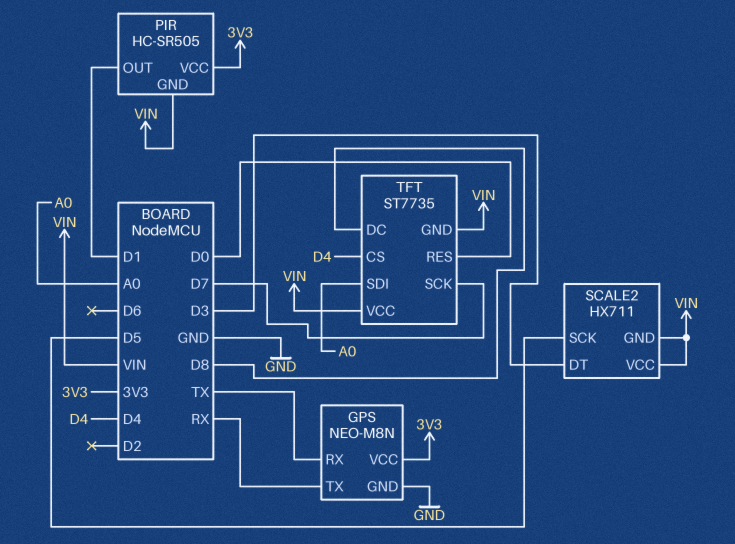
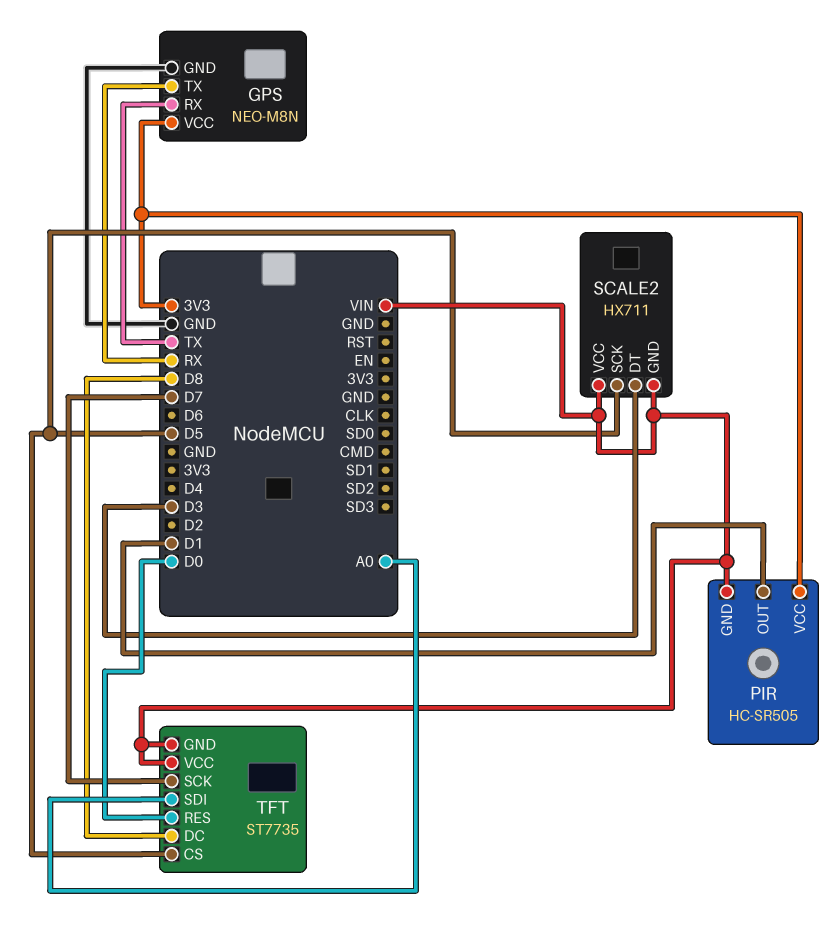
TFT pin CS: D4 -> D5

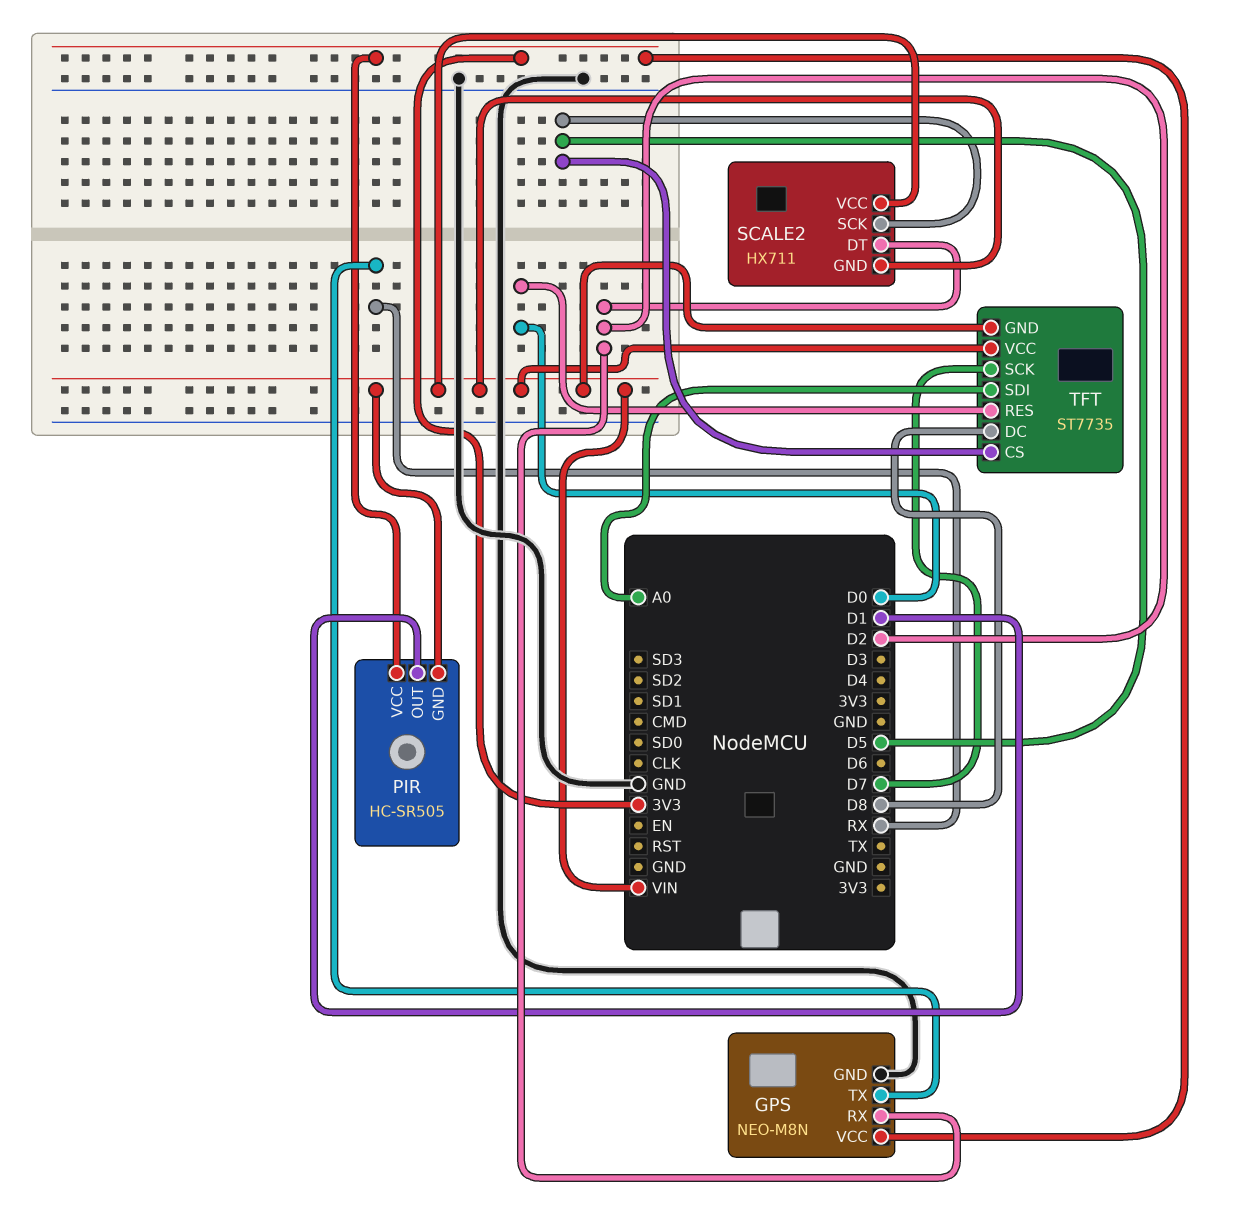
GPS pin RX: TX -> D2
SCALE2 pin DT: D3 -> D2

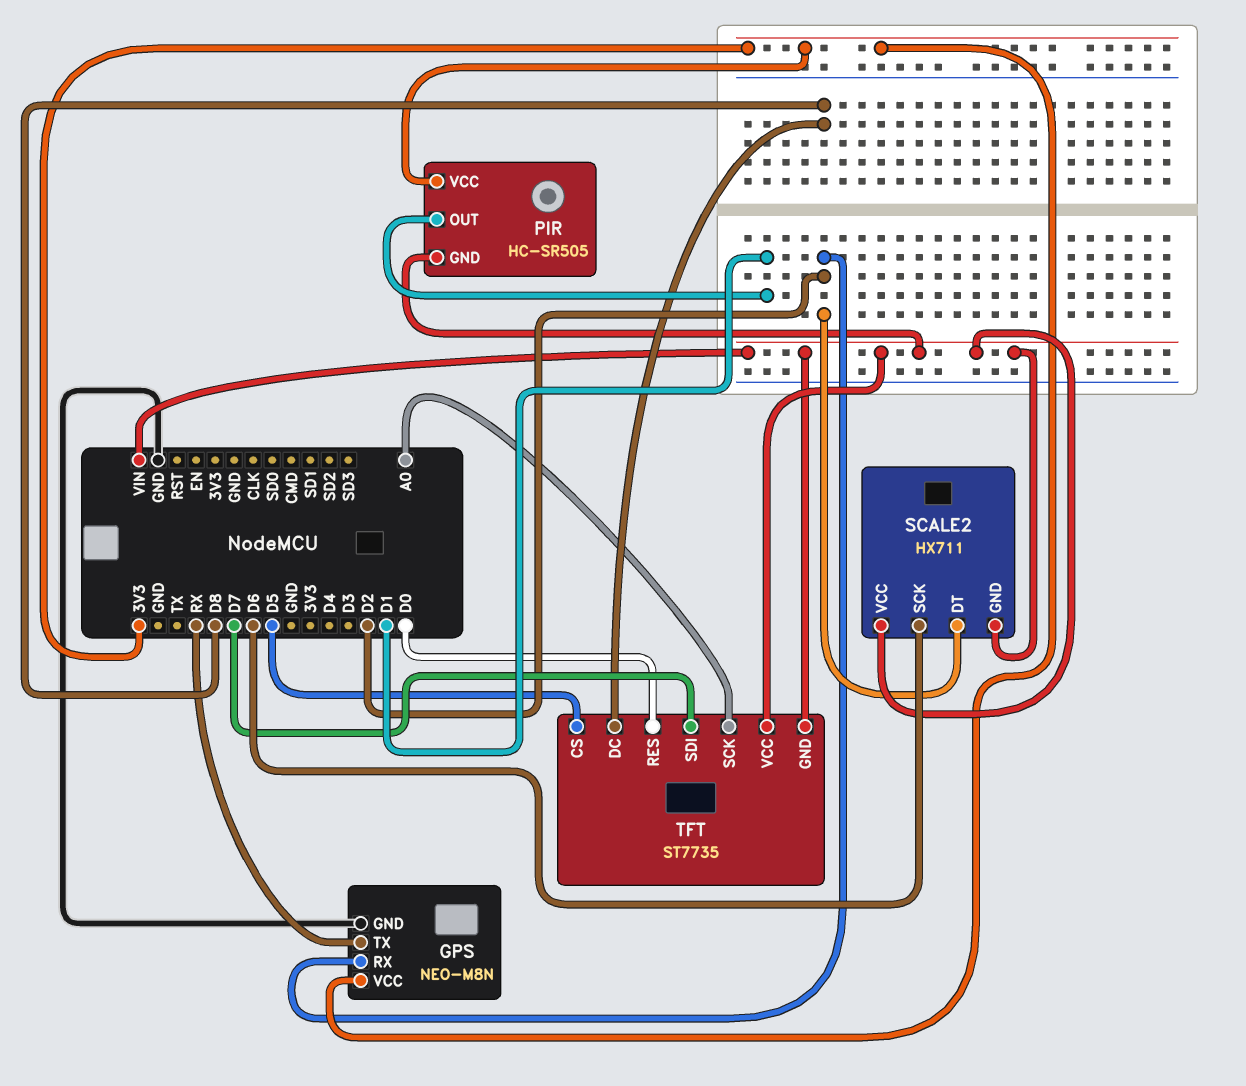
SCALE2 pin SCK: D5 -> D6
TFT pin SCK: D7 -> A0
TFT pin SDI: A0 -> D7

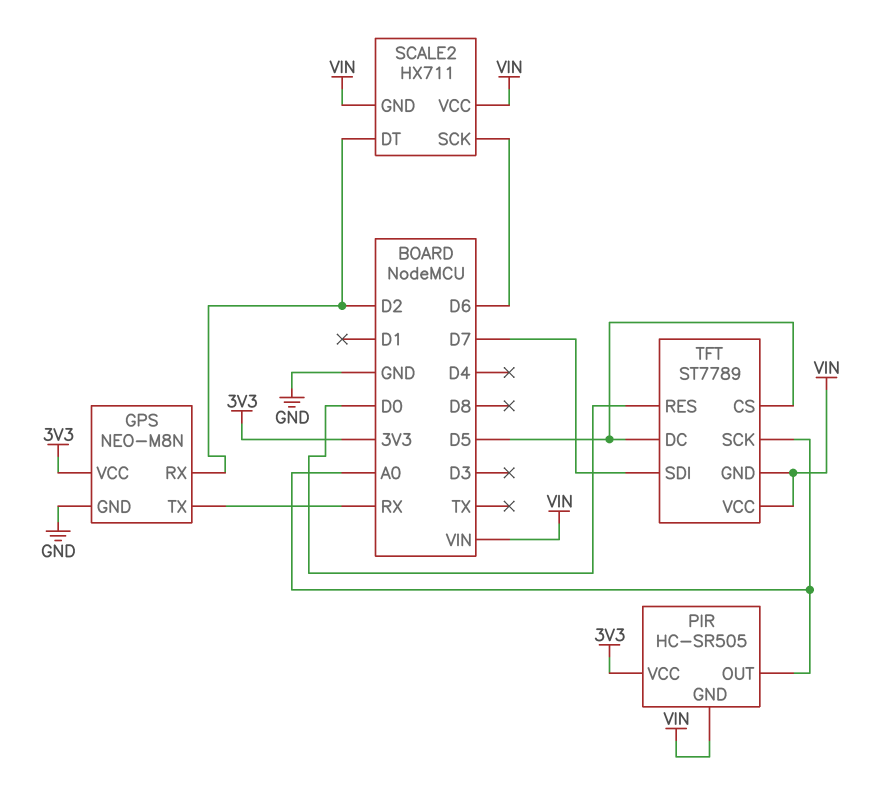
PIR pin OUT: D1 -> A0
TFT: ST7735 -> ST7789
TFT pin DC: D8 -> D5

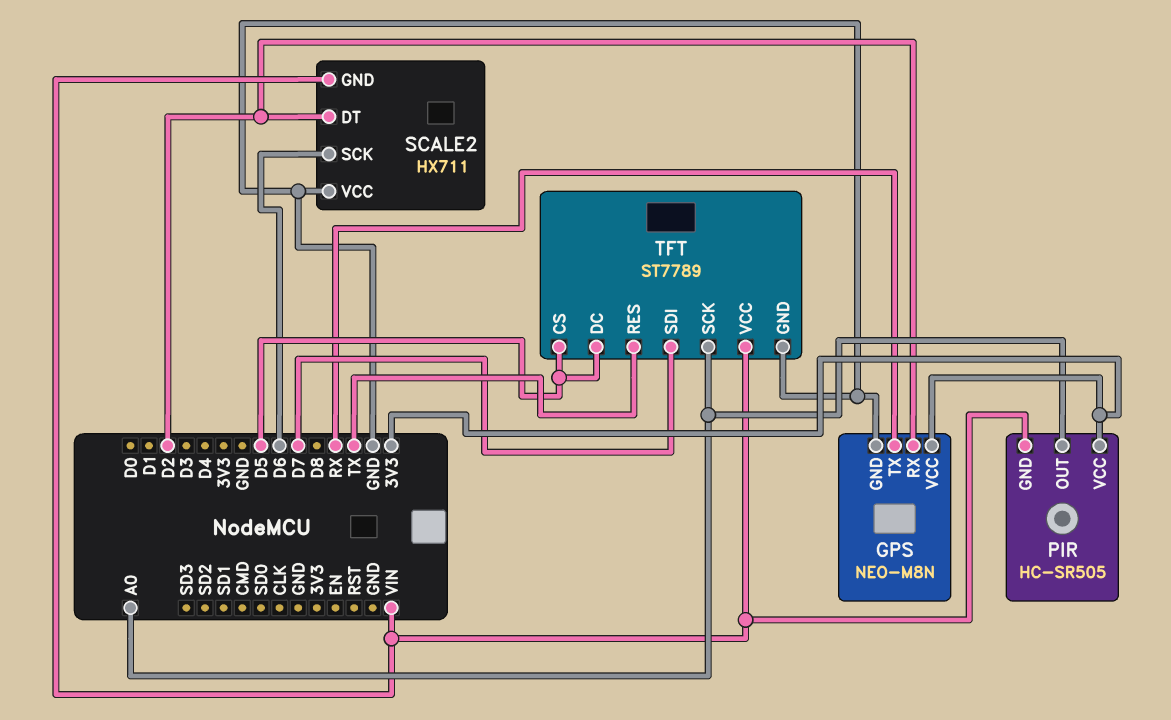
SCALE2 pin VCC: VIN -> GND
TFT pin GND: VIN -> GND
TFT pin RES: D0 -> TX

★ ★ ★ ★

AIM OF THE TASK:
The entries are to be restated word for word, and no picture should appear in the copy.

EXERCISE RESPONSE:
TFT pin CS: D4 -> D5

GPS pin RX: TX -> D2
SCALE2 pin DT: D3 -> D2

SCALE2 pin SCK: D5 -> D6
TFT pin SCK: D7 -> A0
TFT pin SDI: A0 -> D7

PIR pin OUT: D1 -> A0
TFT: ST7735 -> ST7789
TFT pin DC: D8 -> D5

SCALE2 pin VCC: VIN -> GND
TFT pin GND: VIN -> GND
TFT pin RES: D0 -> TX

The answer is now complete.